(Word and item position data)
########################################
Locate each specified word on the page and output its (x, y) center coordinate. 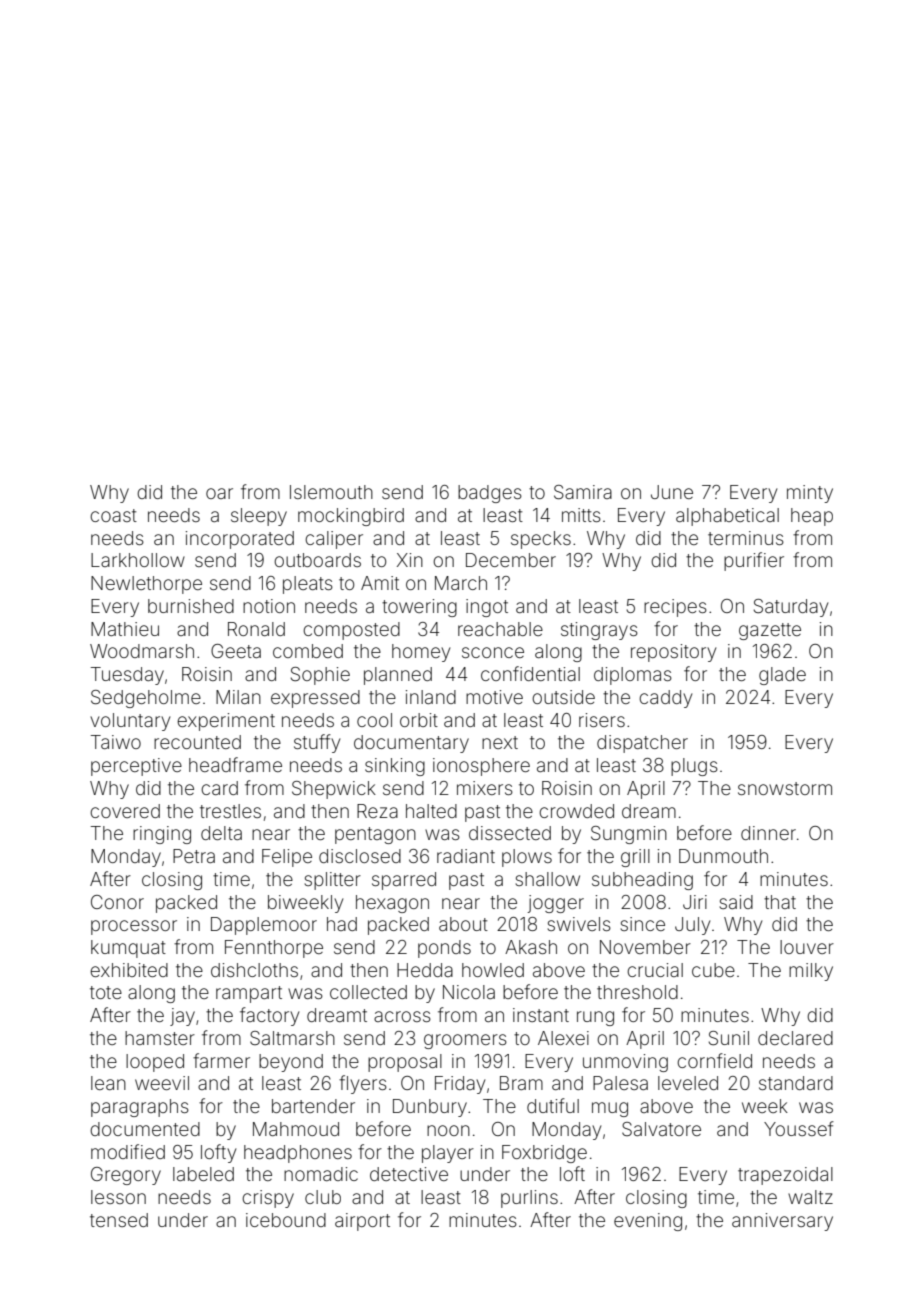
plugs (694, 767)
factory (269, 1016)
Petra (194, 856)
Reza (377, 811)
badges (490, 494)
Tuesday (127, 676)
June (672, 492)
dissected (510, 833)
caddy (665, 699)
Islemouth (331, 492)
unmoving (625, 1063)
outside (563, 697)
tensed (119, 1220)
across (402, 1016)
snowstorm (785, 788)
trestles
########################################
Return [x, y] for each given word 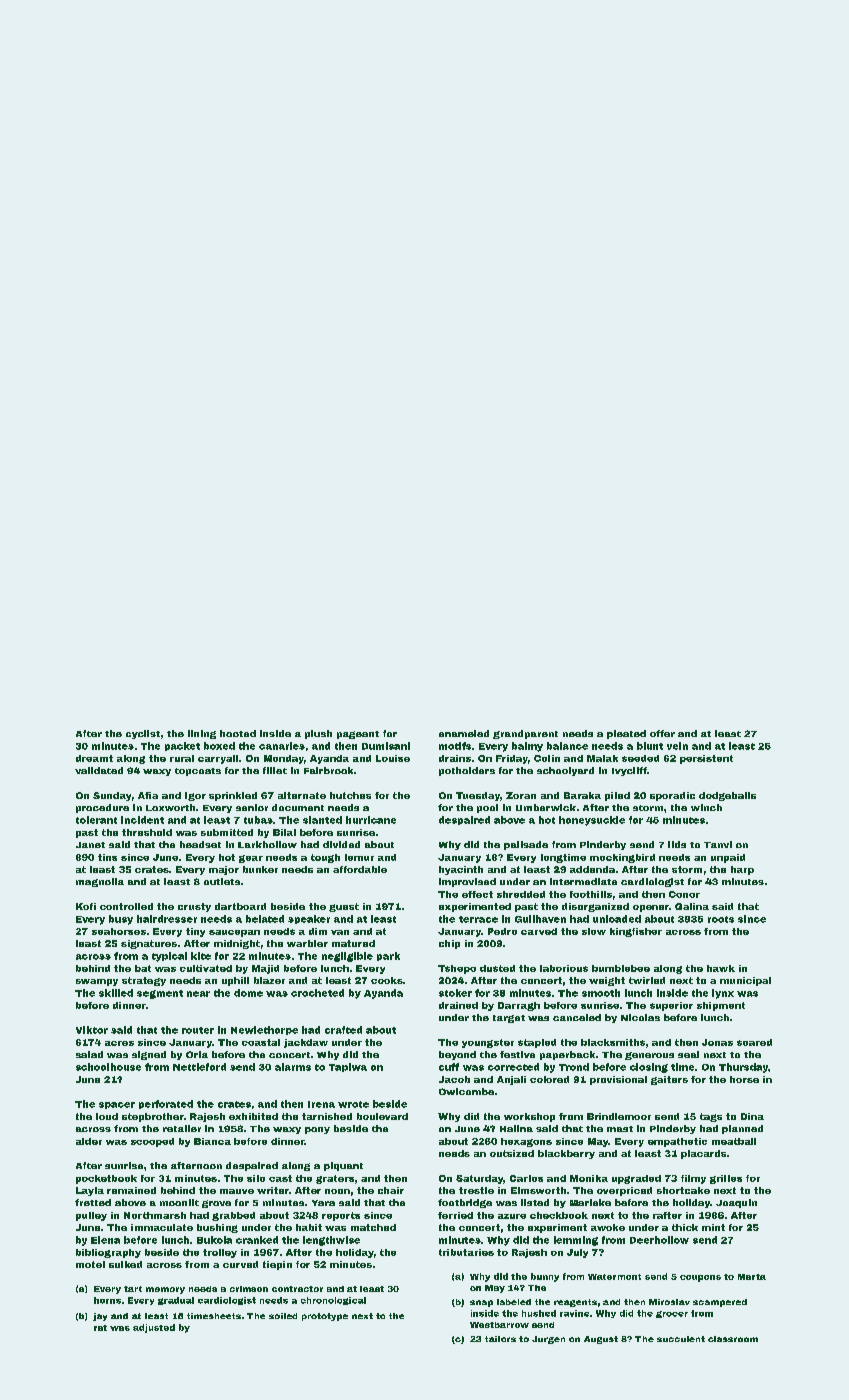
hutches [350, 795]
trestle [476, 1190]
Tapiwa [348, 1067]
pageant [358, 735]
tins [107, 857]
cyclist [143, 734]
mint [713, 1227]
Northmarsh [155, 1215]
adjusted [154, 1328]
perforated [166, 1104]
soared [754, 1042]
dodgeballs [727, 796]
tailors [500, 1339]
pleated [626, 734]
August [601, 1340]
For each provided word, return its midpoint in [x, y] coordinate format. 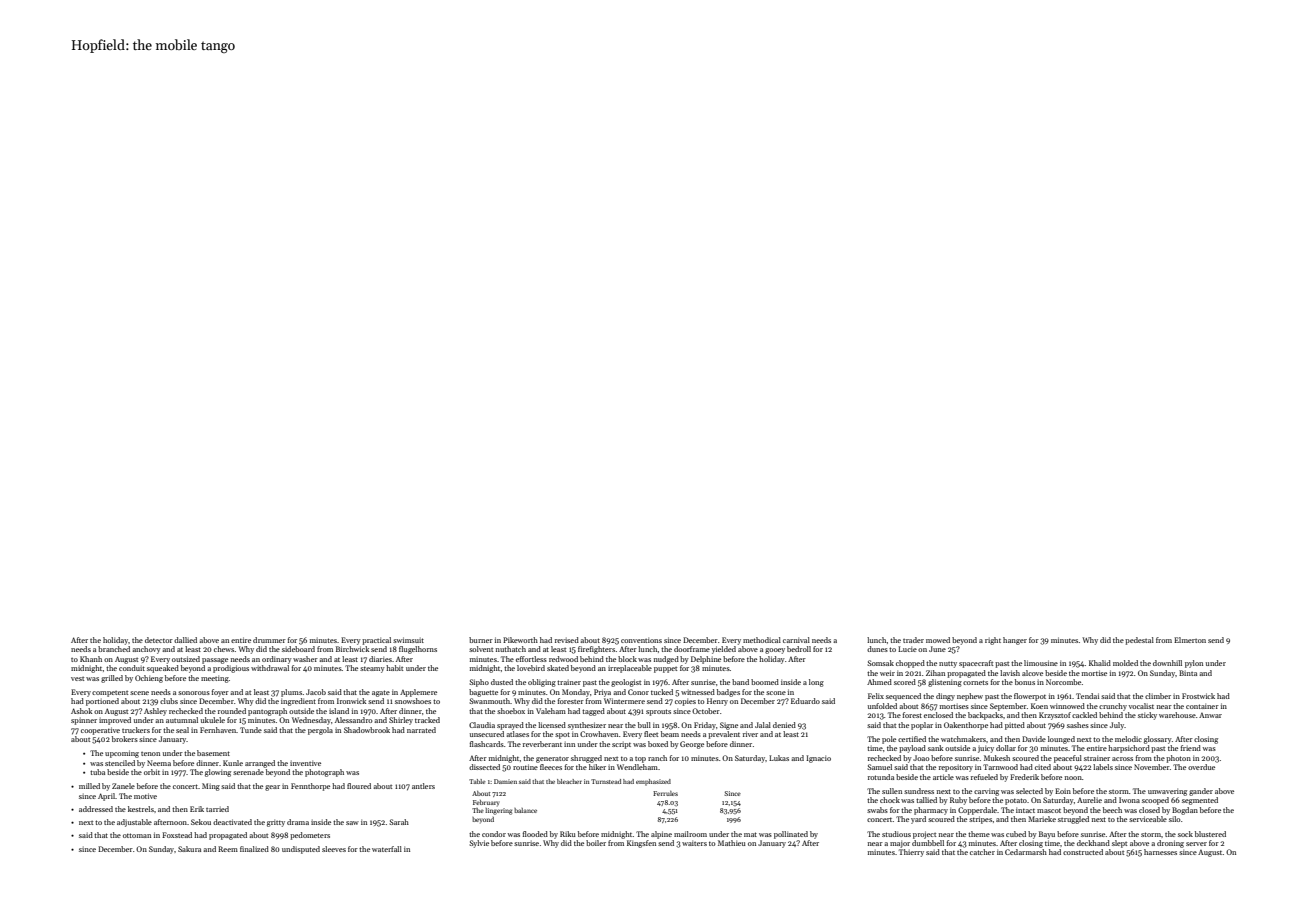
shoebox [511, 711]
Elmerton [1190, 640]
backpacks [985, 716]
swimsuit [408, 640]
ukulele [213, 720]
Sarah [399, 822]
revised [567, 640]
########################################
Requirement:
Could you format the lines from the one containing "Locate each specified" up to and including the one containing "caddy (665, 699)" as a JSON list of strings, one string per line, skipping blank lines and leaving out the pictures?

Output for this task:
[
  "Locate each specified word on the page and output its (x, y) center coordinate. ",
  "plugs (694, 767)",
  "factory (269, 1016)",
  "Petra (194, 856)",
  "Reza (377, 811)",
  "badges (490, 494)",
  "Tuesday (127, 676)",
  "June (672, 492)",
  "dissected (510, 833)",
  "caddy (665, 699)"
]